* **Colored object listings**
■ ■ ■

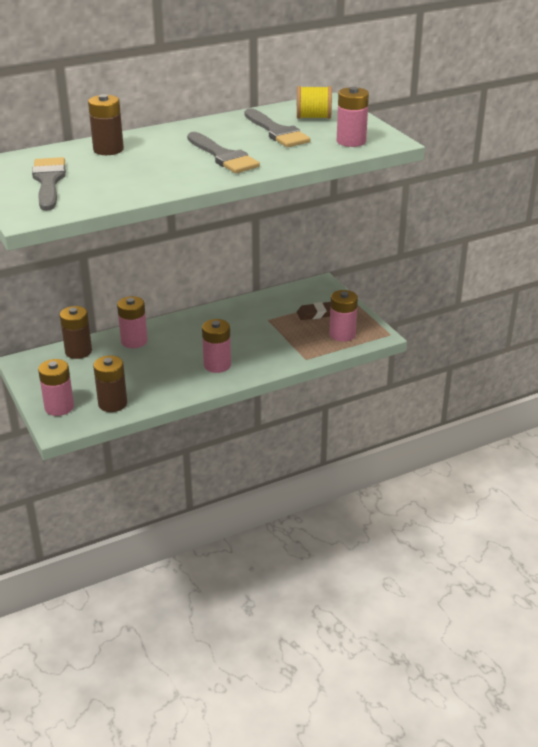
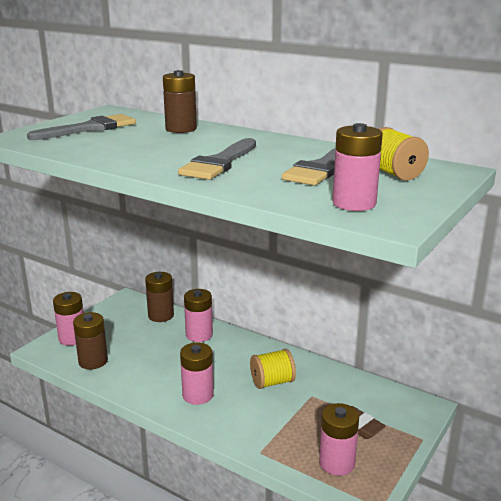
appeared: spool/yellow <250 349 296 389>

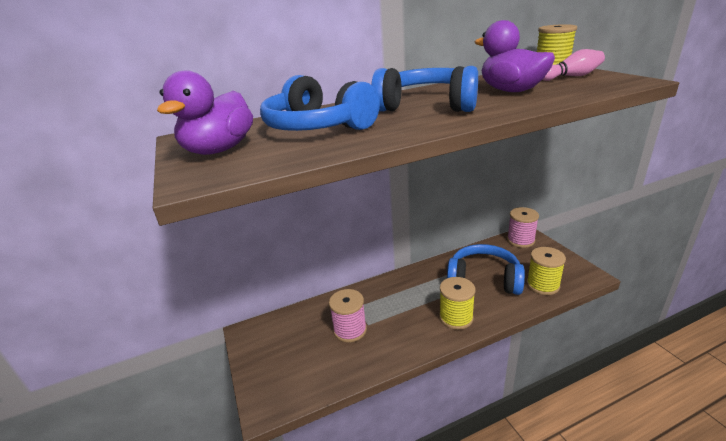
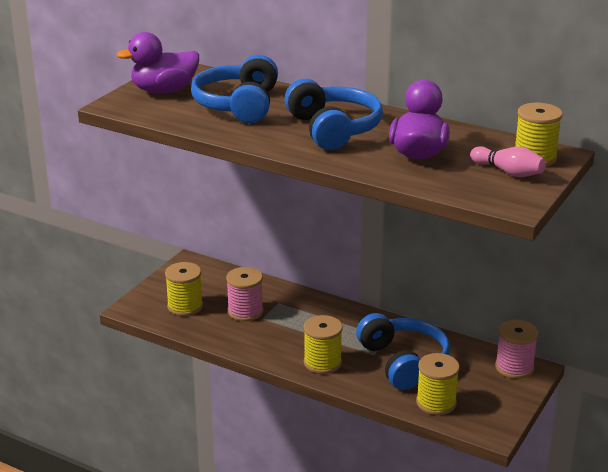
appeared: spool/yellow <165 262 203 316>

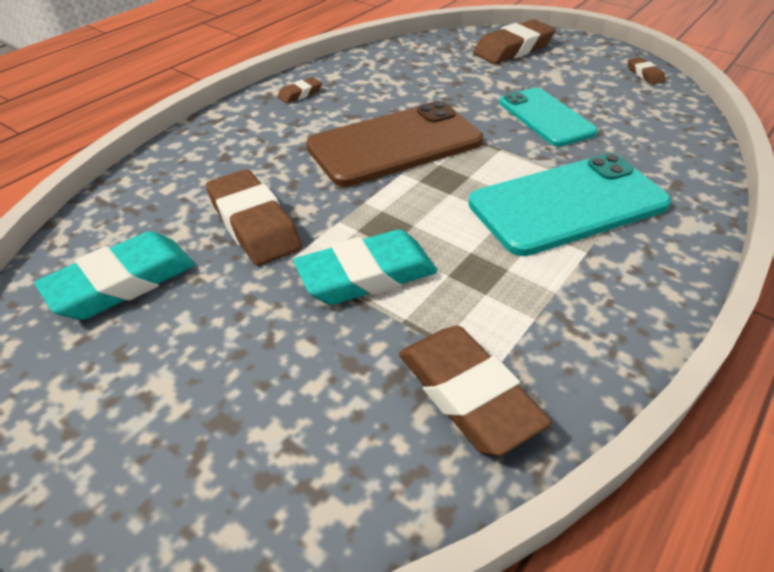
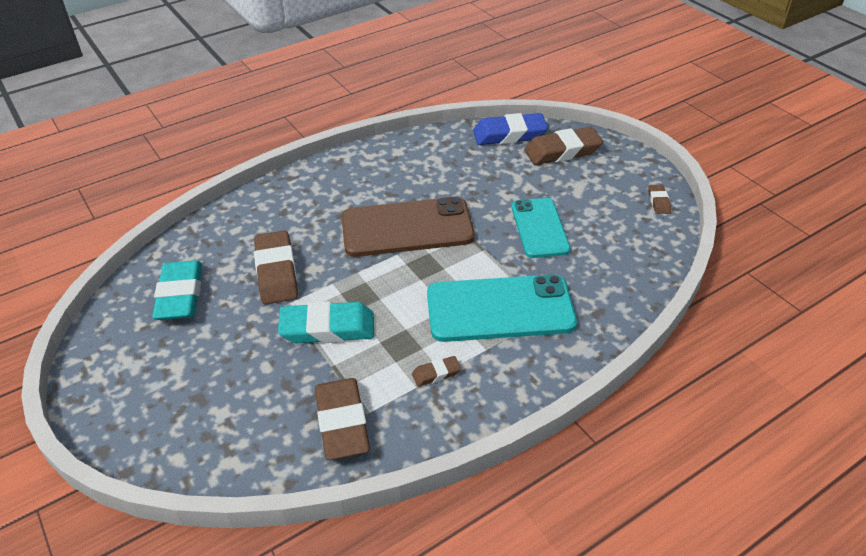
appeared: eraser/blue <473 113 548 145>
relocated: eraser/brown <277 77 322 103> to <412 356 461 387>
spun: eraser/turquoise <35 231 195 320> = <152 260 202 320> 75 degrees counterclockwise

■ ■ ■

* **Assignment**
Repeat only the lines from the one holding "appeared: spool/yellow <165 262 203 316>" through the last line of the data, inclusive. Keep the pictures out.

* **The answer**
appeared: spool/yellow <165 262 203 316>

appeared: eraser/blue <473 113 548 145>
relocated: eraser/brown <277 77 322 103> to <412 356 461 387>
spun: eraser/turquoise <35 231 195 320> = <152 260 202 320> 75 degrees counterclockwise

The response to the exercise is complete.